(DATA FOR ANALYSIS begins)

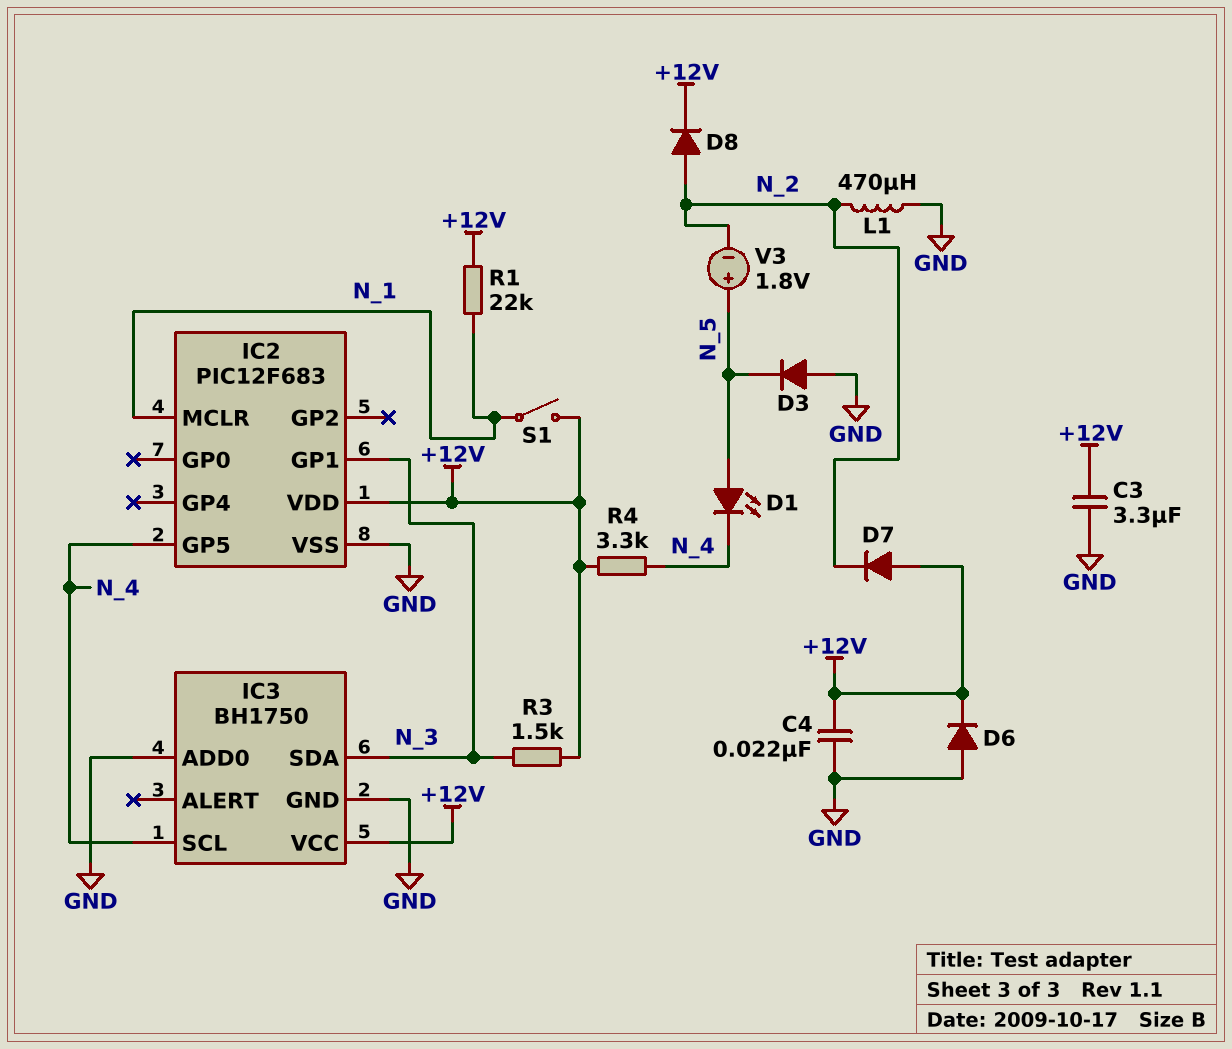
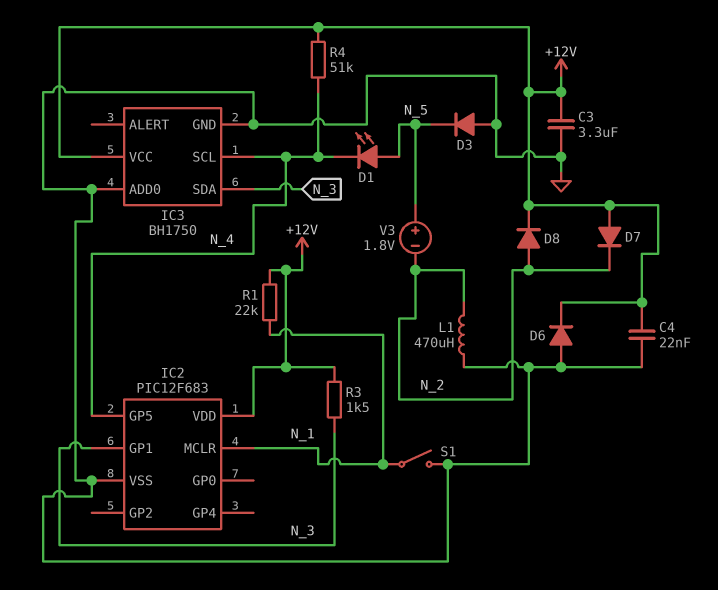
R4: 3.3k (+12V, N_4) -> 51k (+12V, N_4)
S1: switch (+12V, N_1) -> switch (GND, N_1)

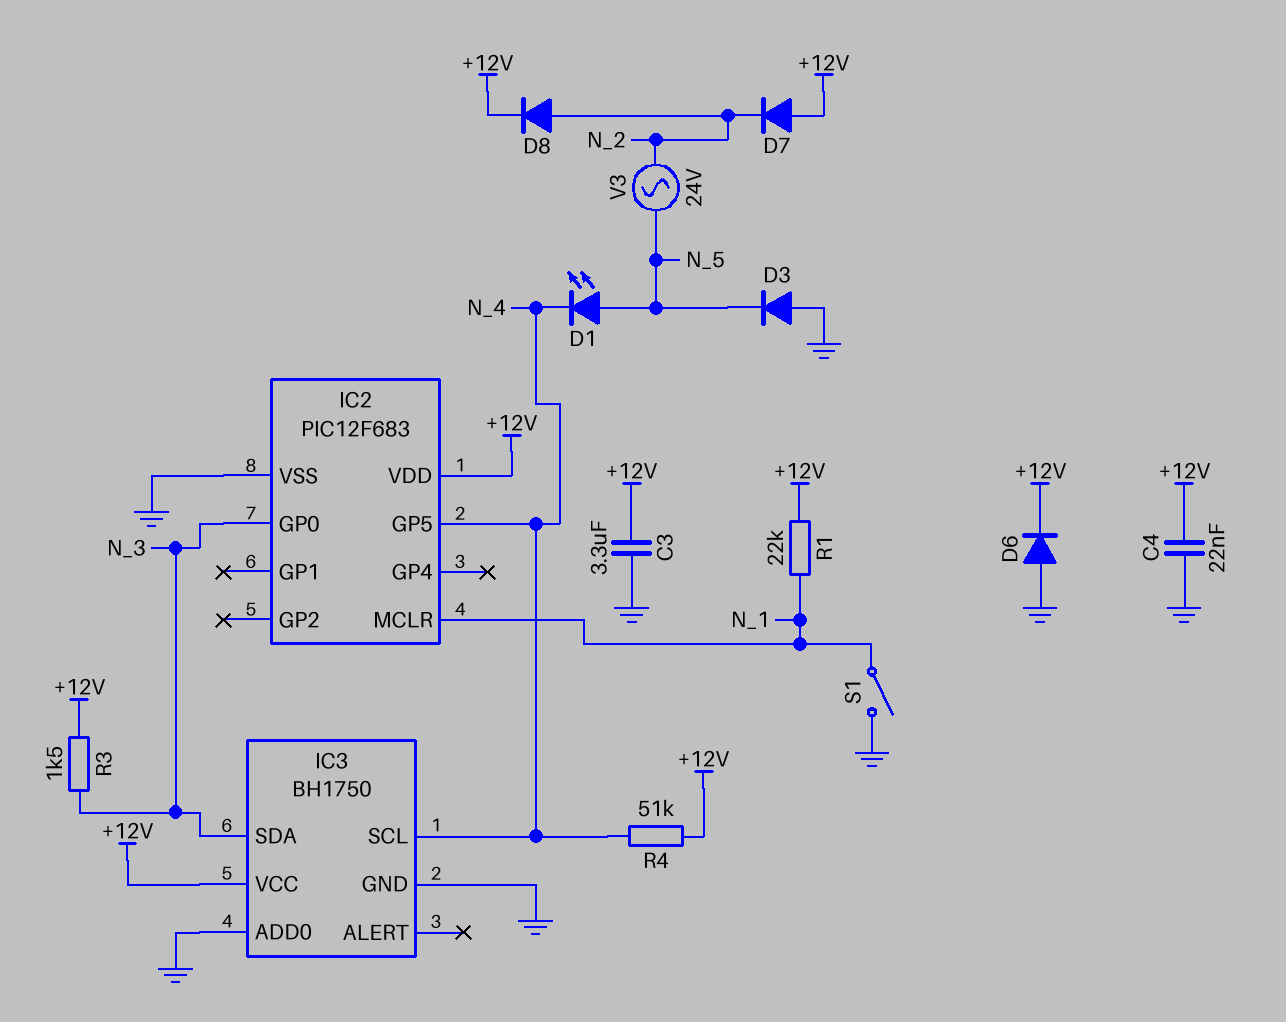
IC2 pin GP0: none -> N_3
IC2 pin GP1: N_3 -> none
L1: 470uH (GND, N_2) -> none
V3: 1.8V (plus N_5, minus N_2) -> AC 24V (N_2, N_5)

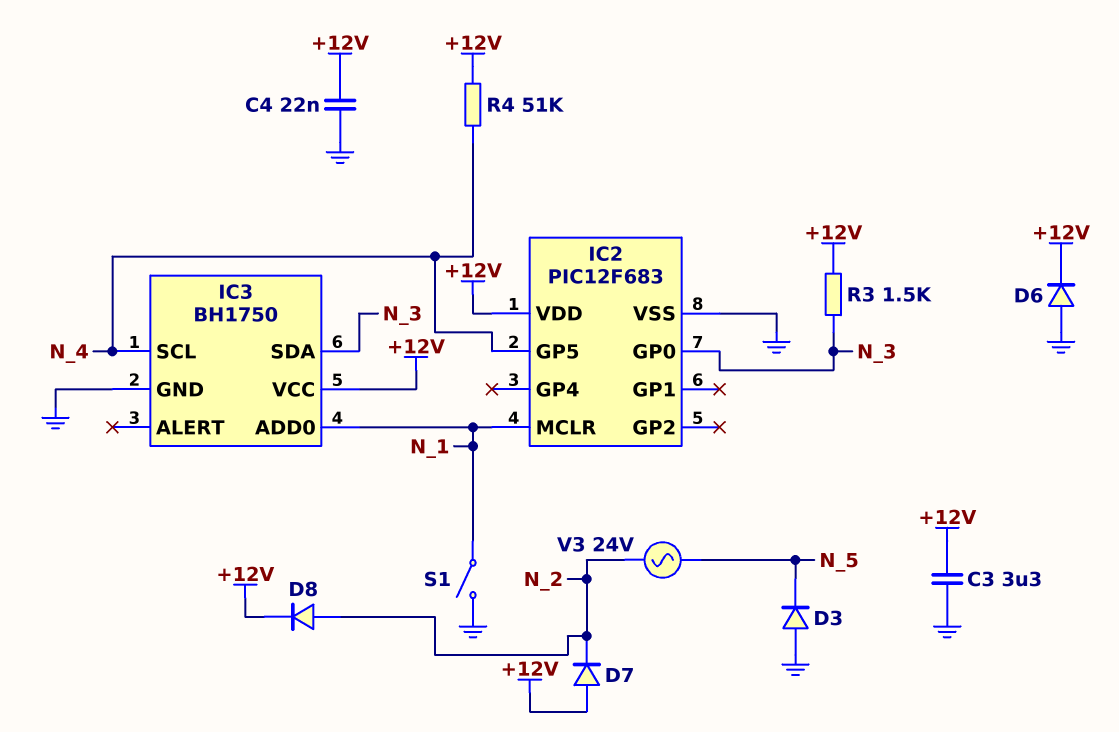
D1: LED (A N_5, K N_4) -> none
IC3 pin ADD0: GND -> N_1
R1: 22k (+12V, N_1) -> none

(DATA FOR ANALYSIS ends)

WHAT YOU ARE ASKED TO DO
Transcribe each line above verbatim, with the pictures left out.

EXERCISE SOLUTION
R4: 3.3k (+12V, N_4) -> 51k (+12V, N_4)
S1: switch (+12V, N_1) -> switch (GND, N_1)

IC2 pin GP0: none -> N_3
IC2 pin GP1: N_3 -> none
L1: 470uH (GND, N_2) -> none
V3: 1.8V (plus N_5, minus N_2) -> AC 24V (N_2, N_5)

D1: LED (A N_5, K N_4) -> none
IC3 pin ADD0: GND -> N_1
R1: 22k (+12V, N_1) -> none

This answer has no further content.